**TASK TO COMPLETE:** A verbatim reproduction of the lines below, from the line containing "green marker: 4 -> 1" through the line containing "purple light bulb: 6 -> 3", both ends included, is the whole required output.

───── EXCERPTED RECORDS

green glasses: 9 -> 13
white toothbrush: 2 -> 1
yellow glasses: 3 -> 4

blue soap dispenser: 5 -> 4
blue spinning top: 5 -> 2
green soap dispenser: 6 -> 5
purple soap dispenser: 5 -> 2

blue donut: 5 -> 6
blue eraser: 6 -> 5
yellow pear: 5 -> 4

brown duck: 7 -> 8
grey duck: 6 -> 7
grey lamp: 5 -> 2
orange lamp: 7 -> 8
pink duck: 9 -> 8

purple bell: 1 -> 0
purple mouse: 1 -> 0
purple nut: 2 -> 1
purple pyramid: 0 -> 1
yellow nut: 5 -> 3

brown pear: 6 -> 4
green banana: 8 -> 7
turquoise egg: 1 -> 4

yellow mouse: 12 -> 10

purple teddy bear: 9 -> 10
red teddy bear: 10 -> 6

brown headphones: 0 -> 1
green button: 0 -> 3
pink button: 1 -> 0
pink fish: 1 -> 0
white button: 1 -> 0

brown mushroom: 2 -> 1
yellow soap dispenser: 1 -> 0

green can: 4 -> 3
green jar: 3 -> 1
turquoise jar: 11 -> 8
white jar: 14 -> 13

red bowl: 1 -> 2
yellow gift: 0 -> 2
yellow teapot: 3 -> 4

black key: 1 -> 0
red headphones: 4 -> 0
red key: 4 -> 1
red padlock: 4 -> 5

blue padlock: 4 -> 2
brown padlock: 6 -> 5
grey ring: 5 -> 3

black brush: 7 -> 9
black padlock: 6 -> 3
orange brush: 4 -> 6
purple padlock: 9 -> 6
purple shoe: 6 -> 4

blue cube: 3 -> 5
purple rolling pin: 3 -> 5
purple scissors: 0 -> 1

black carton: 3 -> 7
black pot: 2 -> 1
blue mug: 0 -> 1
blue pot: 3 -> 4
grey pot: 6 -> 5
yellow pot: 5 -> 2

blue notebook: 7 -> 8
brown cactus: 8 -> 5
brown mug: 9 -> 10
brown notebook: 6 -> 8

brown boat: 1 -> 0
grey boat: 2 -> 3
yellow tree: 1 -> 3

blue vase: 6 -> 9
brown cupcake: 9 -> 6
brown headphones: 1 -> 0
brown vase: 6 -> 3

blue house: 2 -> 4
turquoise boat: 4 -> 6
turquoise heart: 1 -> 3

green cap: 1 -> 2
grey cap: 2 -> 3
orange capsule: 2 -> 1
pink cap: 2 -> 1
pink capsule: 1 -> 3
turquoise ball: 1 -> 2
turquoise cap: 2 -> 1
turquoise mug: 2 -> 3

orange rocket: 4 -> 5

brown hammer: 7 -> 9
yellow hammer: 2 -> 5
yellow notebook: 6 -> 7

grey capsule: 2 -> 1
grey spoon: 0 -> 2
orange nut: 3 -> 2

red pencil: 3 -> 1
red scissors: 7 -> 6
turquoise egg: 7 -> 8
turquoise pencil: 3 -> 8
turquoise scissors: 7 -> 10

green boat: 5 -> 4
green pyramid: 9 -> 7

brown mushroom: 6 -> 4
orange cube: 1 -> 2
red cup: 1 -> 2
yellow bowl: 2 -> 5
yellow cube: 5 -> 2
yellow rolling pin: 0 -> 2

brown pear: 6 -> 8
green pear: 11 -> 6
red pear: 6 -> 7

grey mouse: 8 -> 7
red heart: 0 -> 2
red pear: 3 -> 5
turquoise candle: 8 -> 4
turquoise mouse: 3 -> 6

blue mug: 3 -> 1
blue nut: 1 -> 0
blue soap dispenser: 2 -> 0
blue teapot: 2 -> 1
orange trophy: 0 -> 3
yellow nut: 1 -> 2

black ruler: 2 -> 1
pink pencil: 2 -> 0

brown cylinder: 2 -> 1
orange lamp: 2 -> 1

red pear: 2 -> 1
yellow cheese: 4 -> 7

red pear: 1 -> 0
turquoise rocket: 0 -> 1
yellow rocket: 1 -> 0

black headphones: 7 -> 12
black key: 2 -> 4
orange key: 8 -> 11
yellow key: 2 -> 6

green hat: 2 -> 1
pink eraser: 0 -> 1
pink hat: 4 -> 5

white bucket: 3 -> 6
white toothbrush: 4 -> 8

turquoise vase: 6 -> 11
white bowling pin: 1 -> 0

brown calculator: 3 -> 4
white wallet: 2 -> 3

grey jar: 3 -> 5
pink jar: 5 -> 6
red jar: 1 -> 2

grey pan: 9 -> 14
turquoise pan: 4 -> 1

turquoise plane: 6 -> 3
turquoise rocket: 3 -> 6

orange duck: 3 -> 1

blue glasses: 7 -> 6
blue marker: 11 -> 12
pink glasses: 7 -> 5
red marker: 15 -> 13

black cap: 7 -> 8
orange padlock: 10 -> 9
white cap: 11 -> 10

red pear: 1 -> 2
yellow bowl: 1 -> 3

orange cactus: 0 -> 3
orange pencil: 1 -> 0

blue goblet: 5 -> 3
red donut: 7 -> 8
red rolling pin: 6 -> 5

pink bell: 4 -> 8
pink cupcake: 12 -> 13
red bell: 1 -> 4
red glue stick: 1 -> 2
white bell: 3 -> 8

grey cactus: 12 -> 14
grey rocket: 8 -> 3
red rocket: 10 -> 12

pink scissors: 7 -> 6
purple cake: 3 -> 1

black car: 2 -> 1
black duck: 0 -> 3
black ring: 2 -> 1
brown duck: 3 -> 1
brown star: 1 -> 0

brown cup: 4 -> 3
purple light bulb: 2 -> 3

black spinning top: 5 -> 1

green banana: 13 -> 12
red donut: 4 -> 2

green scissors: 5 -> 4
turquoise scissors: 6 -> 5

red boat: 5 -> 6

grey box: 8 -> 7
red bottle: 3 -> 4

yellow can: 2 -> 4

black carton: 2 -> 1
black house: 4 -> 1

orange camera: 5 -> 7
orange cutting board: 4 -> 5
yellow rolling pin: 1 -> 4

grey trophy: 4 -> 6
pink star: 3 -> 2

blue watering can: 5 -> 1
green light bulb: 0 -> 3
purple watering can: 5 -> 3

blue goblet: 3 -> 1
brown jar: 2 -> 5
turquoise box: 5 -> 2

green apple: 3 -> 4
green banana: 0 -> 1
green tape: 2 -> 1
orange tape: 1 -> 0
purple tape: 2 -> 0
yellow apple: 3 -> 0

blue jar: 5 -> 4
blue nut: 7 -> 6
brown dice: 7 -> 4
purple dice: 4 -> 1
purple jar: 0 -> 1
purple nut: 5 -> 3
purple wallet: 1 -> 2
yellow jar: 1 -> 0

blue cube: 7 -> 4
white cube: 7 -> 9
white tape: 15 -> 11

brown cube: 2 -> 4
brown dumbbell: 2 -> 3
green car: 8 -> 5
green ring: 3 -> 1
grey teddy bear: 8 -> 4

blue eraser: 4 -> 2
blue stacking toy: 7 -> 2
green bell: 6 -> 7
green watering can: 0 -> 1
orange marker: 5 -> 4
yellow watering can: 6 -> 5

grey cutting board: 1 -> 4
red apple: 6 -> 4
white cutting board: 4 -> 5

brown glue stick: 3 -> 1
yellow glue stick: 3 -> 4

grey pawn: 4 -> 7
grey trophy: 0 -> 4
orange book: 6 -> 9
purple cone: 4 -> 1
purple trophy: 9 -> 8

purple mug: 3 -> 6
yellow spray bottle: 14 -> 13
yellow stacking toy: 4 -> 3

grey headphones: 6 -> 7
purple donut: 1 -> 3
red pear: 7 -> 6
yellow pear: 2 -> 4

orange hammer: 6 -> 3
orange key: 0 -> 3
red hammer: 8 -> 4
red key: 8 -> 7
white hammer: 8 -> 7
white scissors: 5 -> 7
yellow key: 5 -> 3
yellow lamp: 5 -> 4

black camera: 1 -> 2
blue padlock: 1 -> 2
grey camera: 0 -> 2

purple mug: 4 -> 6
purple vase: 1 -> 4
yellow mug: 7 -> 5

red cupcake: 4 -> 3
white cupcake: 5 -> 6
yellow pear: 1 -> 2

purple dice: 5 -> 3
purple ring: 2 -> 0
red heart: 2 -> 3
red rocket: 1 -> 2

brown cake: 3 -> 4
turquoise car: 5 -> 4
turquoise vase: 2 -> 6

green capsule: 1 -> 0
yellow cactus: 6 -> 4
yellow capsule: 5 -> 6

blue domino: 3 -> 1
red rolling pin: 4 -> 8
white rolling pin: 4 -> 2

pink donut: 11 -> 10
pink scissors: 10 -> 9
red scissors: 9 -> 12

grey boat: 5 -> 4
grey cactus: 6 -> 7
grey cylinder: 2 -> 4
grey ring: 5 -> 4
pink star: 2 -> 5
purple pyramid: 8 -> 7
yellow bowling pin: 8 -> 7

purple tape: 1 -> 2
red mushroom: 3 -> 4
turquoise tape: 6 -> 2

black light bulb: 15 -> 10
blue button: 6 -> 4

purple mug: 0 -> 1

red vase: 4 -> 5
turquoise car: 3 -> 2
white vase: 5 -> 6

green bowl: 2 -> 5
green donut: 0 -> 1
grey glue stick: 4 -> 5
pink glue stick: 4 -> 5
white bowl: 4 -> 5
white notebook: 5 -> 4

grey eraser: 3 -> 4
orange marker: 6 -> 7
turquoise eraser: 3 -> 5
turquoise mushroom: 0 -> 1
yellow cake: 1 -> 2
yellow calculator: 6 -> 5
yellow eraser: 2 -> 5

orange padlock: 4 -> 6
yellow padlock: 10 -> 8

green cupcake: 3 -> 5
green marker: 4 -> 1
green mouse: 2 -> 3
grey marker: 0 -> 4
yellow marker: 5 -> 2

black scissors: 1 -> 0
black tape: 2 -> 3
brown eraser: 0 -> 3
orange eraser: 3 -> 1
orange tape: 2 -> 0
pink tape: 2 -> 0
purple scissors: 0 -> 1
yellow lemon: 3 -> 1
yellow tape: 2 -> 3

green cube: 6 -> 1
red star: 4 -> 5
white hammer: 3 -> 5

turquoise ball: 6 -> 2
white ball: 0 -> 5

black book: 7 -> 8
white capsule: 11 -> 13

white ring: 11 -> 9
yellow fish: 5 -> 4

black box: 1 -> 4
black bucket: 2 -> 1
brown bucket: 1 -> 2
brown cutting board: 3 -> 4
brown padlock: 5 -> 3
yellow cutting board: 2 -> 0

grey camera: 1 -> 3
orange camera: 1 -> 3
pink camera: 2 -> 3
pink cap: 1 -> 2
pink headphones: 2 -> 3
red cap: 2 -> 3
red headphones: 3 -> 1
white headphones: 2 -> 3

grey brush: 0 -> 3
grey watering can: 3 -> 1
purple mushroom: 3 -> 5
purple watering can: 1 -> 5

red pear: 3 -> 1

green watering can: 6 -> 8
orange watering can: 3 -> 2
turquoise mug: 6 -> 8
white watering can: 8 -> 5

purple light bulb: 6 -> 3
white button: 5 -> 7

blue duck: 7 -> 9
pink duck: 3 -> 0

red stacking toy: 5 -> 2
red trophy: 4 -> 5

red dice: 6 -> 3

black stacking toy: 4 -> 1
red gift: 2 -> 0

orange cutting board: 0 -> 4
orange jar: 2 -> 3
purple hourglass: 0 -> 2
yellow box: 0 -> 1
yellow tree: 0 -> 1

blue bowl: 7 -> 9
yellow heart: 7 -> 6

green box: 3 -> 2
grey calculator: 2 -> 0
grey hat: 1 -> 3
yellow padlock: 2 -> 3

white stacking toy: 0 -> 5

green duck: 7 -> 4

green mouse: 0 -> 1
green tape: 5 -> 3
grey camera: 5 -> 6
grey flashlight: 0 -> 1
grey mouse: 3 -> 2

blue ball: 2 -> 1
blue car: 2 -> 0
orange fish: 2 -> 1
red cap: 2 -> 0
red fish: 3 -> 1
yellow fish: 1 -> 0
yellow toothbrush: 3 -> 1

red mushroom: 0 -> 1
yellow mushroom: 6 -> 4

──────────

**ANSWER SECTION:**
green marker: 4 -> 1
green mouse: 2 -> 3
grey marker: 0 -> 4
yellow marker: 5 -> 2

black scissors: 1 -> 0
black tape: 2 -> 3
brown eraser: 0 -> 3
orange eraser: 3 -> 1
orange tape: 2 -> 0
pink tape: 2 -> 0
purple scissors: 0 -> 1
yellow lemon: 3 -> 1
yellow tape: 2 -> 3

green cube: 6 -> 1
red star: 4 -> 5
white hammer: 3 -> 5

turquoise ball: 6 -> 2
white ball: 0 -> 5

black book: 7 -> 8
white capsule: 11 -> 13

white ring: 11 -> 9
yellow fish: 5 -> 4

black box: 1 -> 4
black bucket: 2 -> 1
brown bucket: 1 -> 2
brown cutting board: 3 -> 4
brown padlock: 5 -> 3
yellow cutting board: 2 -> 0

grey camera: 1 -> 3
orange camera: 1 -> 3
pink camera: 2 -> 3
pink cap: 1 -> 2
pink headphones: 2 -> 3
red cap: 2 -> 3
red headphones: 3 -> 1
white headphones: 2 -> 3

grey brush: 0 -> 3
grey watering can: 3 -> 1
purple mushroom: 3 -> 5
purple watering can: 1 -> 5

red pear: 3 -> 1

green watering can: 6 -> 8
orange watering can: 3 -> 2
turquoise mug: 6 -> 8
white watering can: 8 -> 5

purple light bulb: 6 -> 3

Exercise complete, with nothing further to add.